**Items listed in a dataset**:

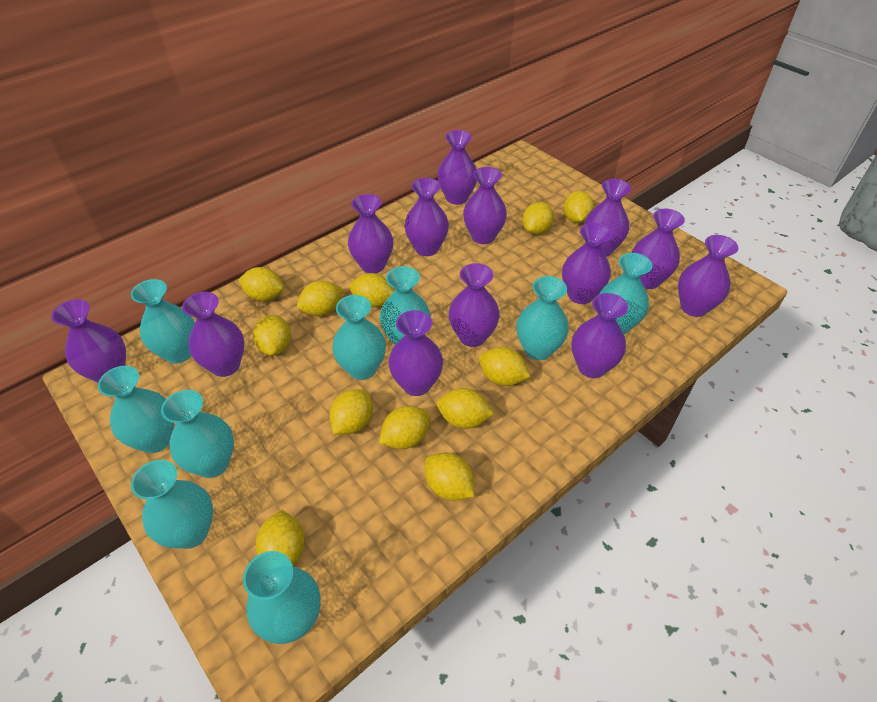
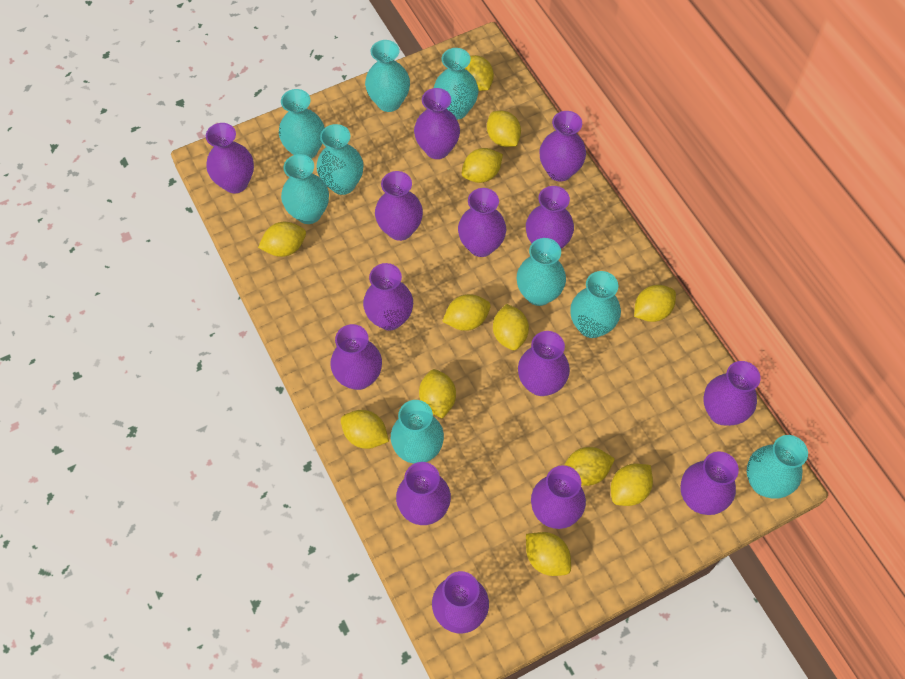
purple vase: 13 -> 14

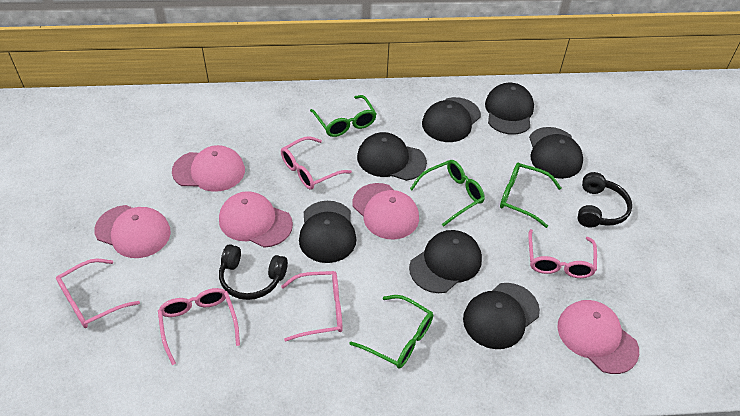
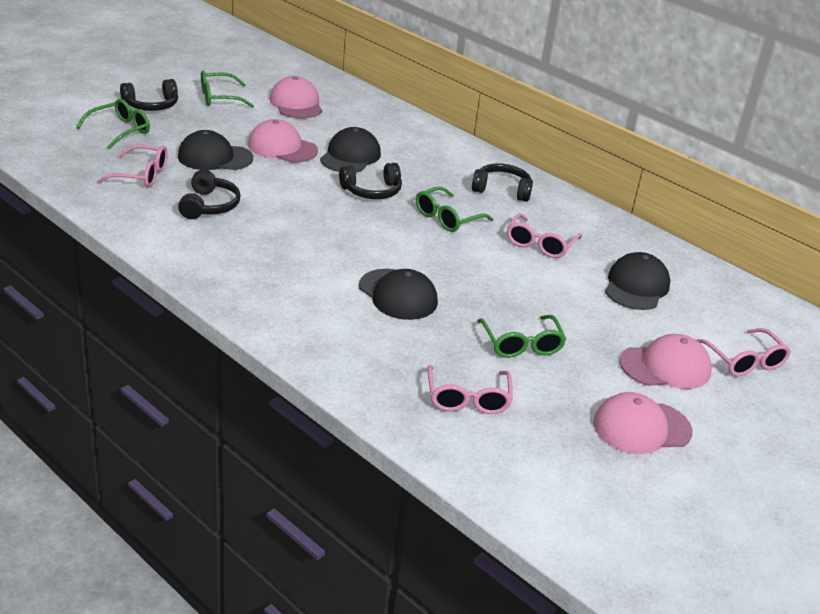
black cap: 7 -> 4
black headphones: 2 -> 4
pink cap: 5 -> 4
pink glasses: 5 -> 4

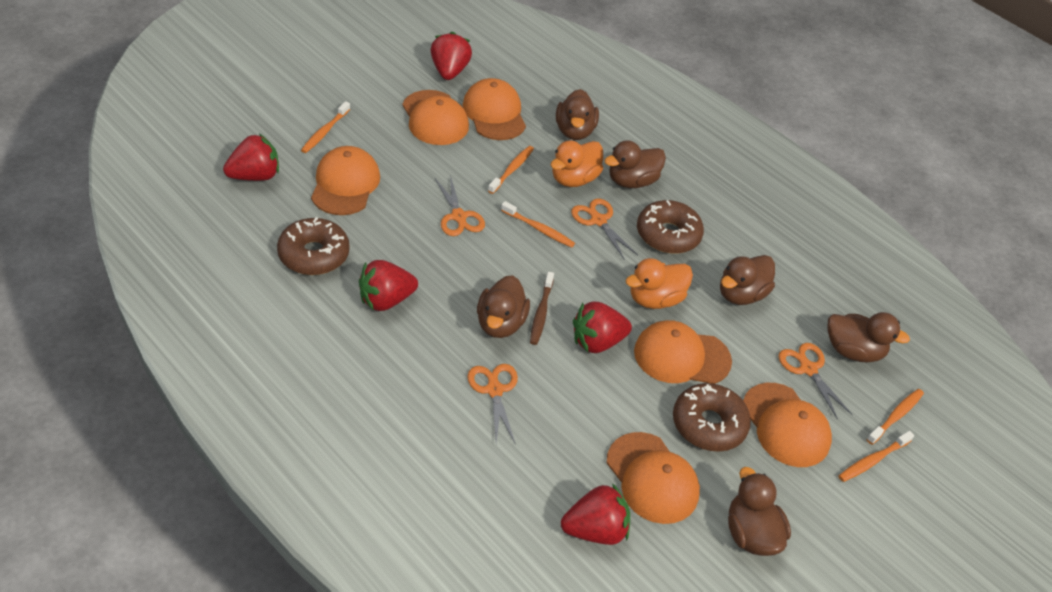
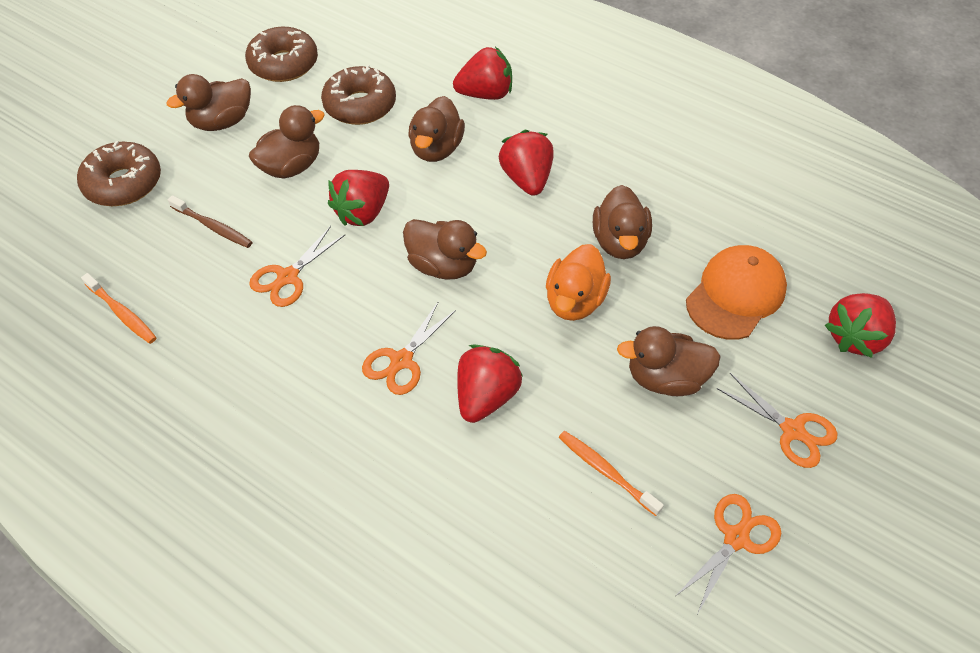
orange cap: 6 -> 1
orange duck: 2 -> 1
orange toothbrush: 5 -> 2

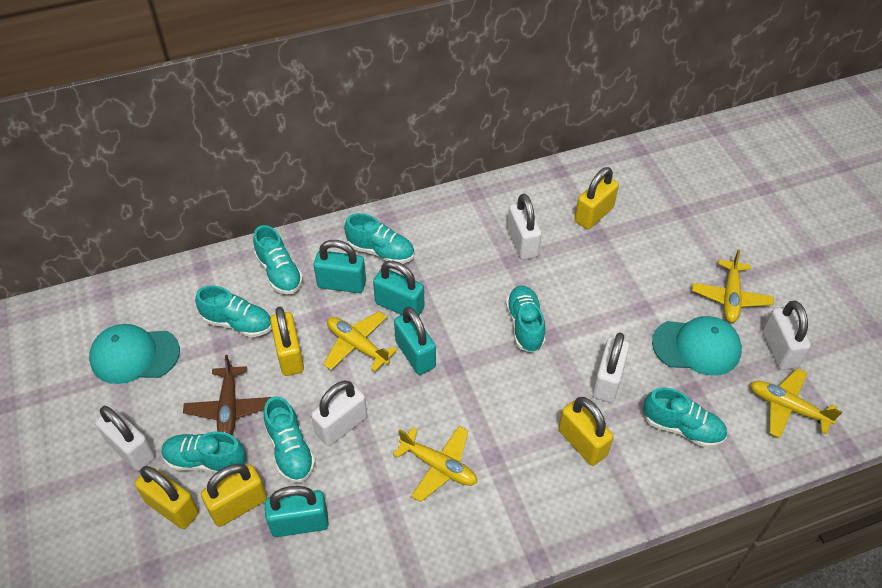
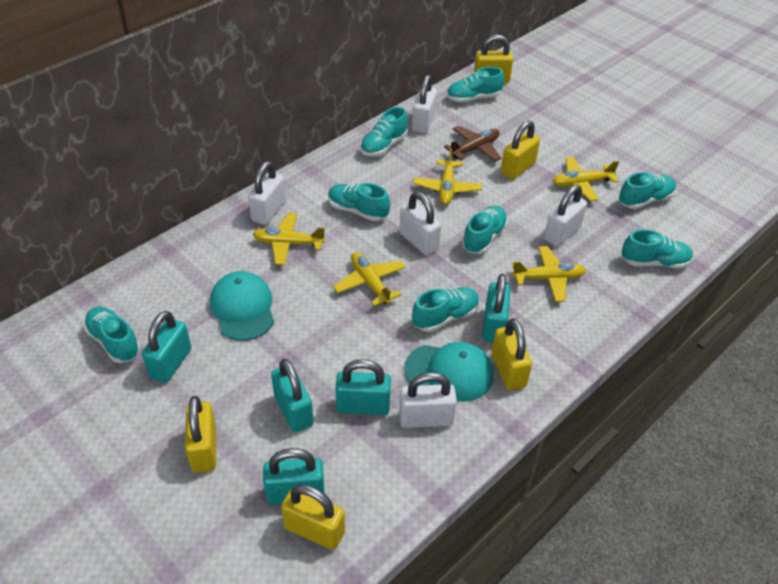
turquoise padlock: 4 -> 5
turquoise shoe: 7 -> 8
yellow plane: 4 -> 5

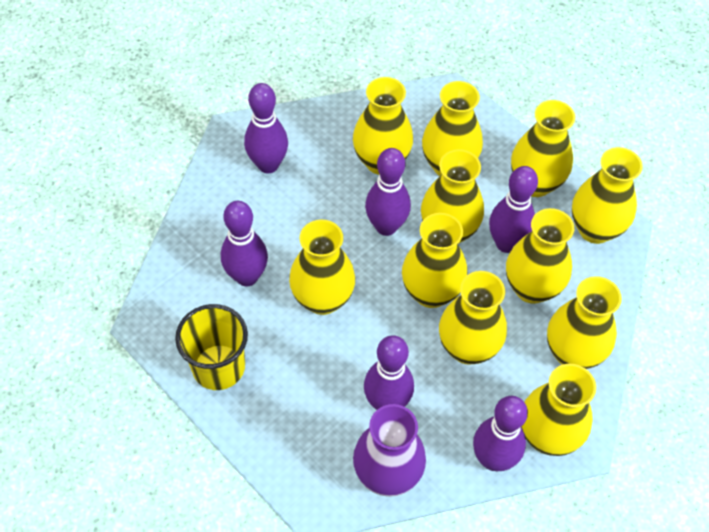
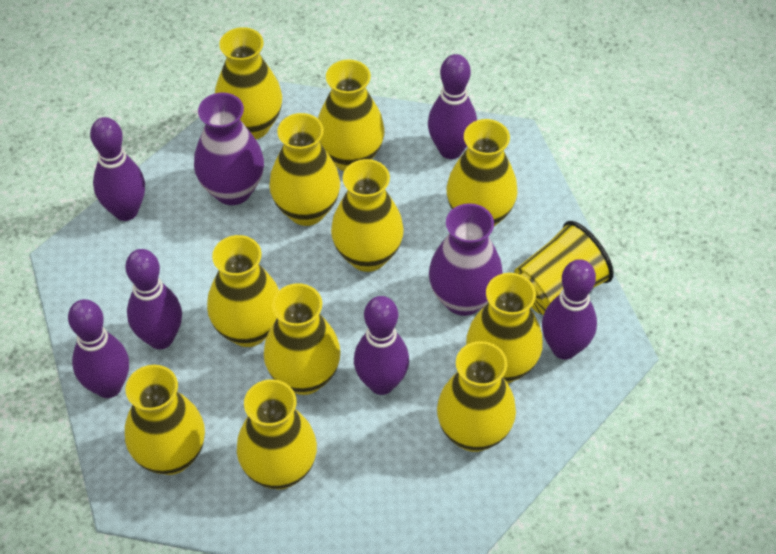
purple vase: 1 -> 2

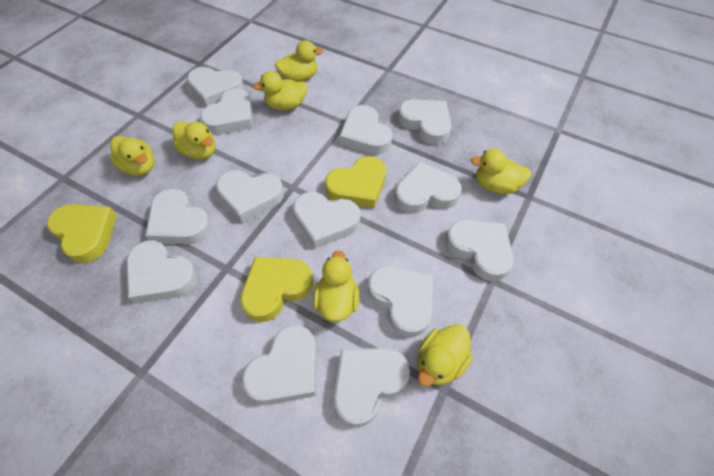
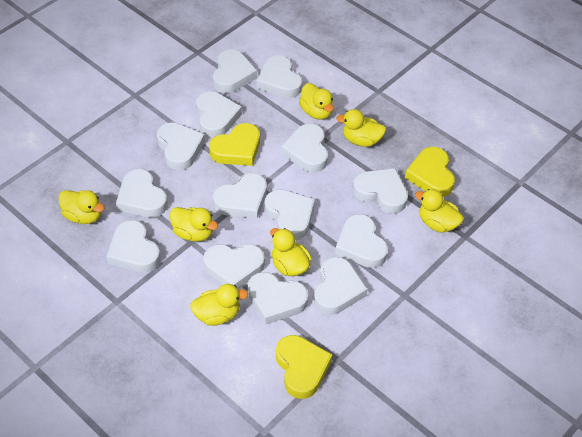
white heart: 13 -> 14

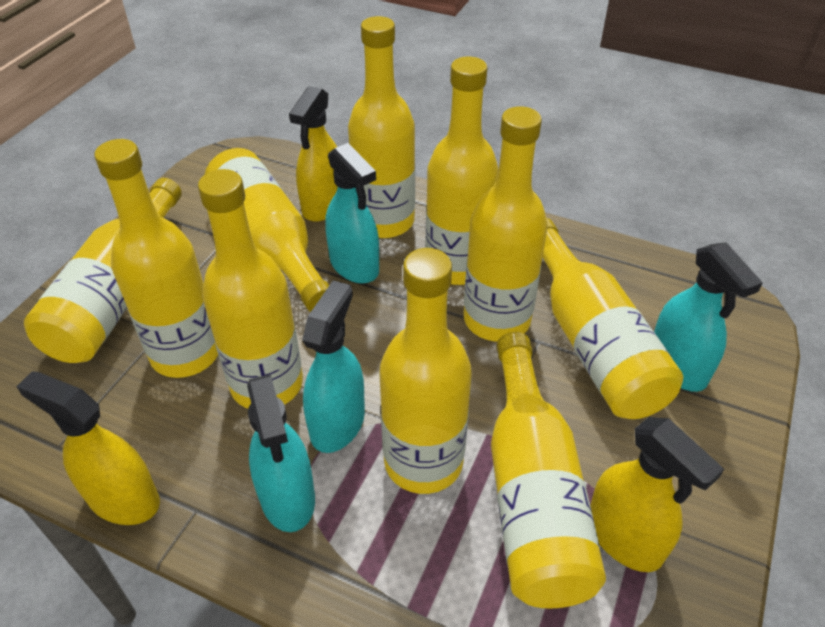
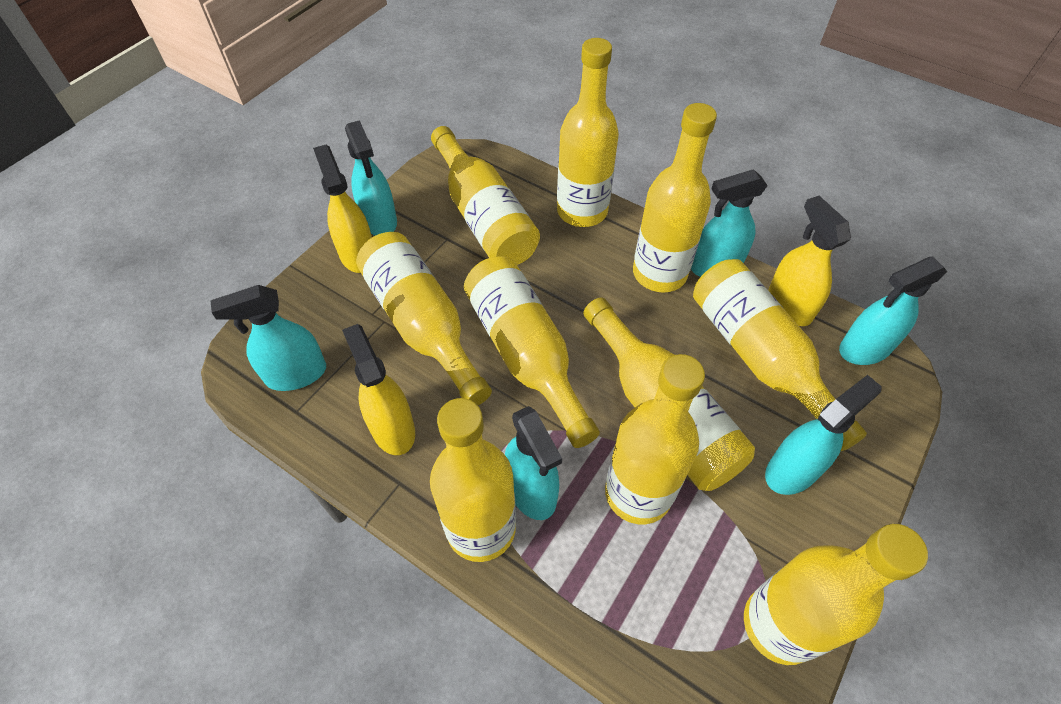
turquoise spray bottle: 4 -> 6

**About this task**:
Reproduce every entry word for word, but omit the pictures.

**Solution**:
purple vase: 13 -> 14

black cap: 7 -> 4
black headphones: 2 -> 4
pink cap: 5 -> 4
pink glasses: 5 -> 4

orange cap: 6 -> 1
orange duck: 2 -> 1
orange toothbrush: 5 -> 2

turquoise padlock: 4 -> 5
turquoise shoe: 7 -> 8
yellow plane: 4 -> 5

purple vase: 1 -> 2

white heart: 13 -> 14

turquoise spray bottle: 4 -> 6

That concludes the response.